* _Description of the task_
Below are the records. Retype exactly the lines between the lines holding "purple plate C1:D1" and "none -> grey cone C1 level 3", inclusive.

* _Given records_
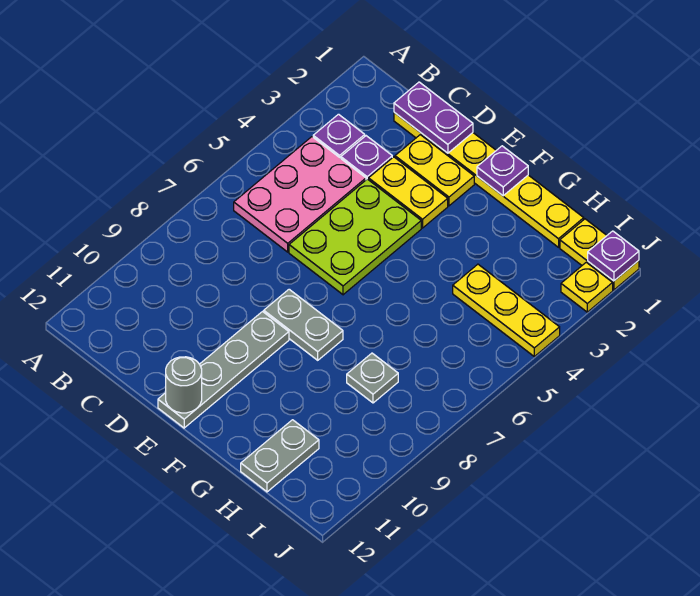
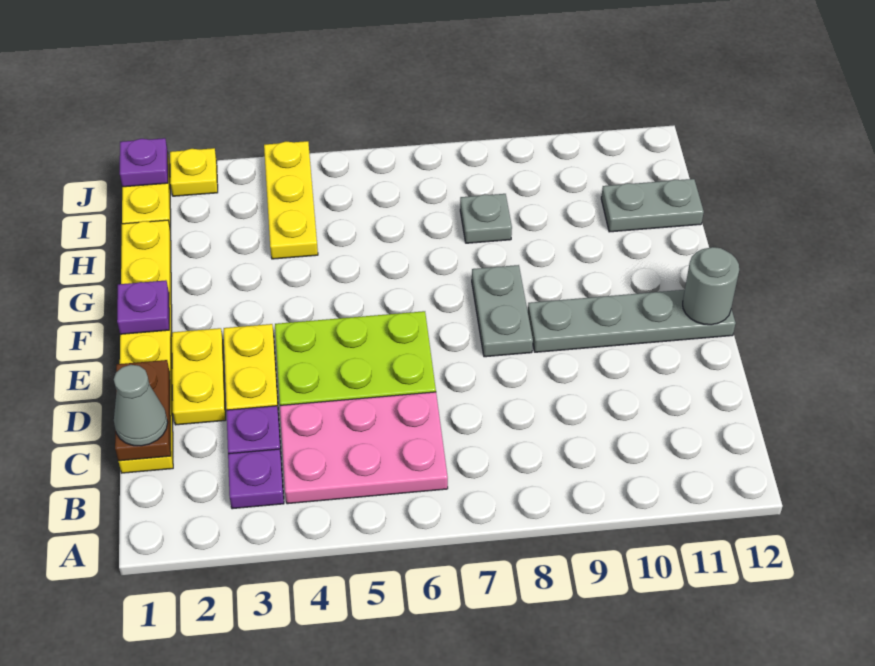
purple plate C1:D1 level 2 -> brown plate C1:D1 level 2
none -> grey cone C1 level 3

* * *

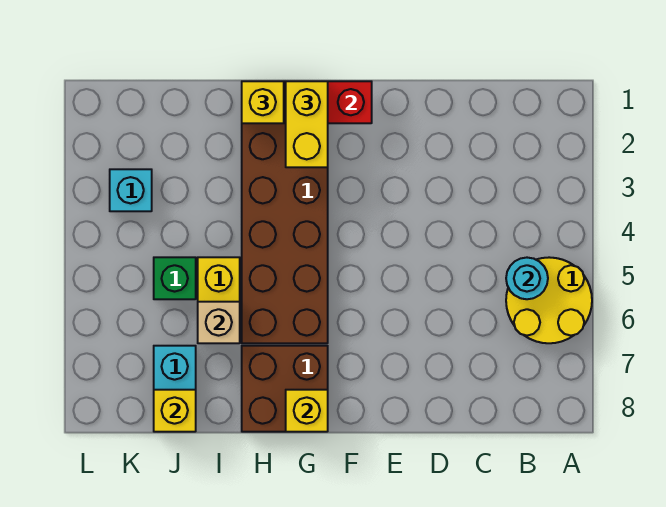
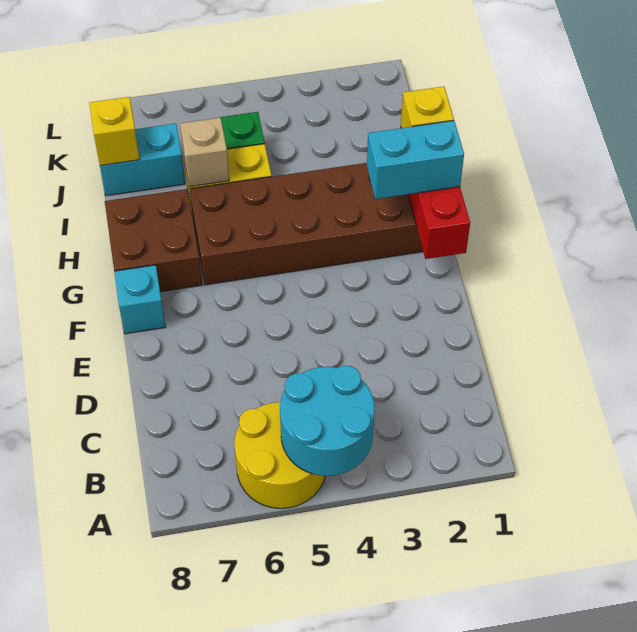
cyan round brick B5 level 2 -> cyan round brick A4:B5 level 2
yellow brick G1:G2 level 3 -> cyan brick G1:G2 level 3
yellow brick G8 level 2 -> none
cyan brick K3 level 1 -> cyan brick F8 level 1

--

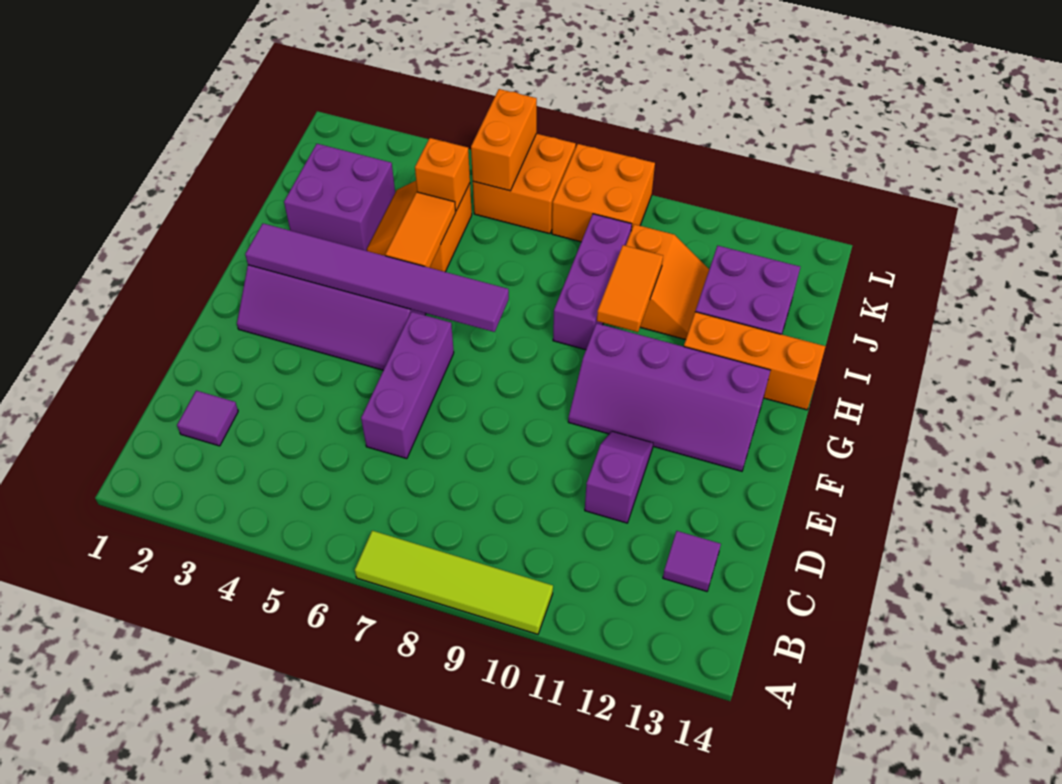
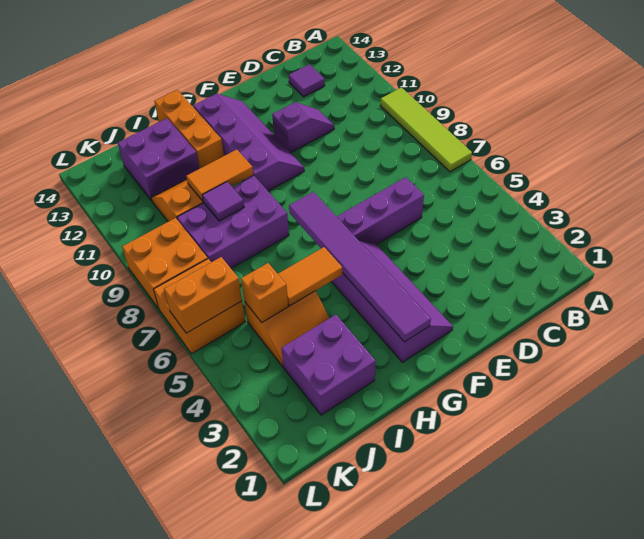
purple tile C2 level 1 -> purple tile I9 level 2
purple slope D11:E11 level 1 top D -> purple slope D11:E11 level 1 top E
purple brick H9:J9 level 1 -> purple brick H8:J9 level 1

* _Expected answer_
purple plate C1:D1 level 2 -> brown plate C1:D1 level 2
none -> grey cone C1 level 3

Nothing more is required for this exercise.